- **TASK DIRECTIONS**
All that is needed is each line of the entries holding the word "image", copied as it stands.
### EXERCISE MATERIALS ###
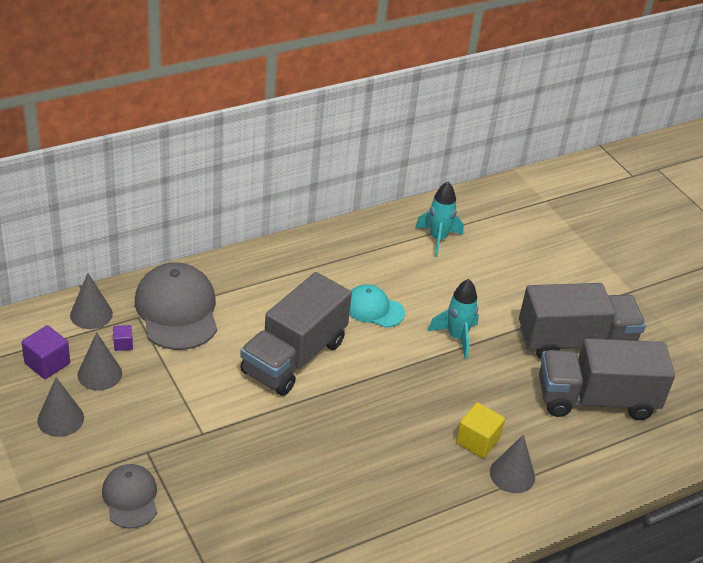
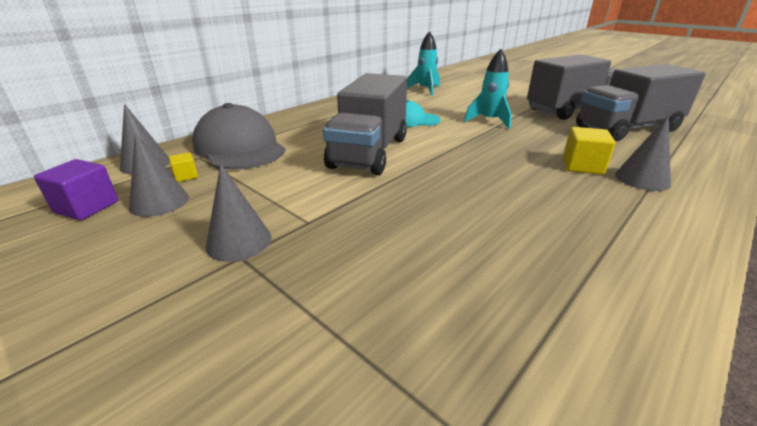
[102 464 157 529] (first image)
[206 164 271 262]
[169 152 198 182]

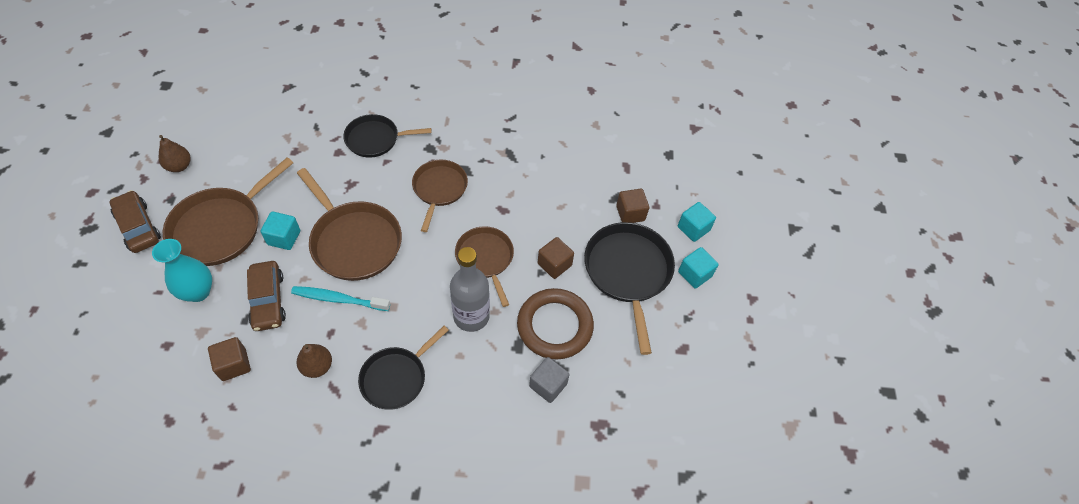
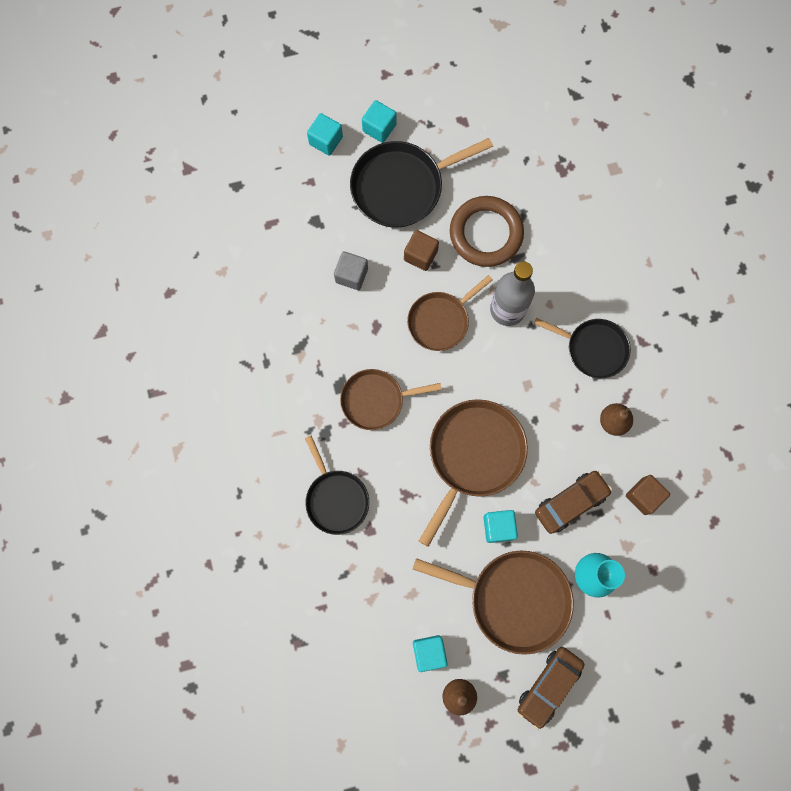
[291 286 390 311] (first image)
[616 189 649 223] (first image)
[413 635 448 672]
[334 251 368 290]

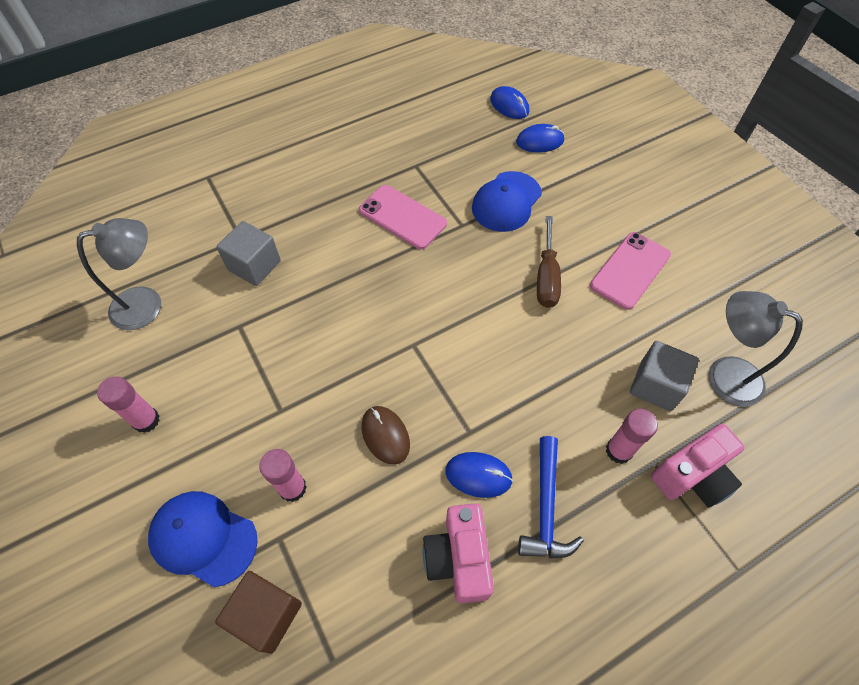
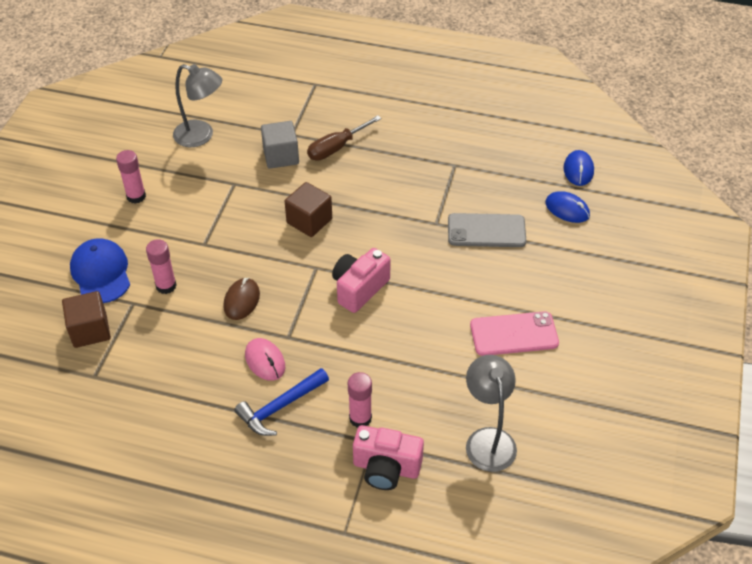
[359 185 447 249] (first image)
[630 341 699 411] (first image)
[285 182 332 237]
[332 248 391 313]
[307 115 381 161]
[448 213 526 247]
[245 338 285 381]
###
- **SOLUTION TO THIS EXERCISE**
[102 464 157 529] (first image)
[291 286 390 311] (first image)
[616 189 649 223] (first image)
[359 185 447 249] (first image)
[630 341 699 411] (first image)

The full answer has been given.